→ **Task to complete**: Reproduce every line of the material below, keeping each one identical to the original.

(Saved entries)
-- START --
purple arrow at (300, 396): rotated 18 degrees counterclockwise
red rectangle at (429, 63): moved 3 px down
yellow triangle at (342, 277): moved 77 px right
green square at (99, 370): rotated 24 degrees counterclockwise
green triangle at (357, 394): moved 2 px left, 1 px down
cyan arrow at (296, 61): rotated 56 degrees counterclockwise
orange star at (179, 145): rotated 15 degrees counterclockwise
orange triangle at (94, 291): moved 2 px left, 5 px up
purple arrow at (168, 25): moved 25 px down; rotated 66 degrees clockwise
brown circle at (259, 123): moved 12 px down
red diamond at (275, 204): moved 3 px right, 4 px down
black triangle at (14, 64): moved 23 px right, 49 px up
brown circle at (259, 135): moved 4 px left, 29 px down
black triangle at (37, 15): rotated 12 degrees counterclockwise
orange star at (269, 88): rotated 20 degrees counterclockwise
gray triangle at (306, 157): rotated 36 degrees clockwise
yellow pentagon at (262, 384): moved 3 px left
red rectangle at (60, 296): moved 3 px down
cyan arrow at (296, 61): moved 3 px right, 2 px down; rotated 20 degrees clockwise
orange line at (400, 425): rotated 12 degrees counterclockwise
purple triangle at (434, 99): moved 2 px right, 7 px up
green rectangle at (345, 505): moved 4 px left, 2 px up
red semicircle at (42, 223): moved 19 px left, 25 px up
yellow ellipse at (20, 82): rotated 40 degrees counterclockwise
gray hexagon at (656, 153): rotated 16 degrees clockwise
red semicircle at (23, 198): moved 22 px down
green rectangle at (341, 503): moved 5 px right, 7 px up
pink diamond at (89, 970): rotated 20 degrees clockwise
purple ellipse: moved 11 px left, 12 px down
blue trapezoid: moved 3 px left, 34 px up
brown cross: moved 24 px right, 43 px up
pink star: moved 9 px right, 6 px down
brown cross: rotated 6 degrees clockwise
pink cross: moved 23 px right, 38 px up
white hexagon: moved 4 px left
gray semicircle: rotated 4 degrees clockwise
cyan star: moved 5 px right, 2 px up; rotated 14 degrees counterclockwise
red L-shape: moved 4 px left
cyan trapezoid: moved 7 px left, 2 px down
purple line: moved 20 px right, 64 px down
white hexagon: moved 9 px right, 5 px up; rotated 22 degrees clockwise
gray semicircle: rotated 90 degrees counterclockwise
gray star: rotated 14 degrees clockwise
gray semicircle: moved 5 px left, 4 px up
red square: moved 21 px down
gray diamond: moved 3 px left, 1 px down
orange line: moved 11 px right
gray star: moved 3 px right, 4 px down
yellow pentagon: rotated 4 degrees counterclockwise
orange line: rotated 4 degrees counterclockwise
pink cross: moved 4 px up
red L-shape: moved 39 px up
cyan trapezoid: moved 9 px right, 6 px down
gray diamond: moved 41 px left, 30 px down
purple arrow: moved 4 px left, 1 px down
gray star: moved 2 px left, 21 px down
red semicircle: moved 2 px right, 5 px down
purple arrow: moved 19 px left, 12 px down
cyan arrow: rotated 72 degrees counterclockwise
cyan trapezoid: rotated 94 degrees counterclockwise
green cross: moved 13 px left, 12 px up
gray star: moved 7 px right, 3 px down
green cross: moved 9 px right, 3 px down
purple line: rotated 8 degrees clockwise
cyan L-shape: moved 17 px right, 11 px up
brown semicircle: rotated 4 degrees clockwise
-- END --
→ **Complete output**:
purple arrow at (300, 396): rotated 18 degrees counterclockwise
red rectangle at (429, 63): moved 3 px down
yellow triangle at (342, 277): moved 77 px right
green square at (99, 370): rotated 24 degrees counterclockwise
green triangle at (357, 394): moved 2 px left, 1 px down
cyan arrow at (296, 61): rotated 56 degrees counterclockwise
orange star at (179, 145): rotated 15 degrees counterclockwise
orange triangle at (94, 291): moved 2 px left, 5 px up
purple arrow at (168, 25): moved 25 px down; rotated 66 degrees clockwise
brown circle at (259, 123): moved 12 px down
red diamond at (275, 204): moved 3 px right, 4 px down
black triangle at (14, 64): moved 23 px right, 49 px up
brown circle at (259, 135): moved 4 px left, 29 px down
black triangle at (37, 15): rotated 12 degrees counterclockwise
orange star at (269, 88): rotated 20 degrees counterclockwise
gray triangle at (306, 157): rotated 36 degrees clockwise
yellow pentagon at (262, 384): moved 3 px left
red rectangle at (60, 296): moved 3 px down
cyan arrow at (296, 61): moved 3 px right, 2 px down; rotated 20 degrees clockwise
orange line at (400, 425): rotated 12 degrees counterclockwise
purple triangle at (434, 99): moved 2 px right, 7 px up
green rectangle at (345, 505): moved 4 px left, 2 px up
red semicircle at (42, 223): moved 19 px left, 25 px up
yellow ellipse at (20, 82): rotated 40 degrees counterclockwise
gray hexagon at (656, 153): rotated 16 degrees clockwise
red semicircle at (23, 198): moved 22 px down
green rectangle at (341, 503): moved 5 px right, 7 px up
pink diamond at (89, 970): rotated 20 degrees clockwise
purple ellipse: moved 11 px left, 12 px down
blue trapezoid: moved 3 px left, 34 px up
brown cross: moved 24 px right, 43 px up
pink star: moved 9 px right, 6 px down
brown cross: rotated 6 degrees clockwise
pink cross: moved 23 px right, 38 px up
white hexagon: moved 4 px left
gray semicircle: rotated 4 degrees clockwise
cyan star: moved 5 px right, 2 px up; rotated 14 degrees counterclockwise
red L-shape: moved 4 px left
cyan trapezoid: moved 7 px left, 2 px down
purple line: moved 20 px right, 64 px down
white hexagon: moved 9 px right, 5 px up; rotated 22 degrees clockwise
gray semicircle: rotated 90 degrees counterclockwise
gray star: rotated 14 degrees clockwise
gray semicircle: moved 5 px left, 4 px up
red square: moved 21 px down
gray diamond: moved 3 px left, 1 px down
orange line: moved 11 px right
gray star: moved 3 px right, 4 px down
yellow pentagon: rotated 4 degrees counterclockwise
orange line: rotated 4 degrees counterclockwise
pink cross: moved 4 px up
red L-shape: moved 39 px up
cyan trapezoid: moved 9 px right, 6 px down
gray diamond: moved 41 px left, 30 px down
purple arrow: moved 4 px left, 1 px down
gray star: moved 2 px left, 21 px down
red semicircle: moved 2 px right, 5 px down
purple arrow: moved 19 px left, 12 px down
cyan arrow: rotated 72 degrees counterclockwise
cyan trapezoid: rotated 94 degrees counterclockwise
green cross: moved 13 px left, 12 px up
gray star: moved 7 px right, 3 px down
green cross: moved 9 px right, 3 px down
purple line: rotated 8 degrees clockwise
cyan L-shape: moved 17 px right, 11 px up
brown semicircle: rotated 4 degrees clockwise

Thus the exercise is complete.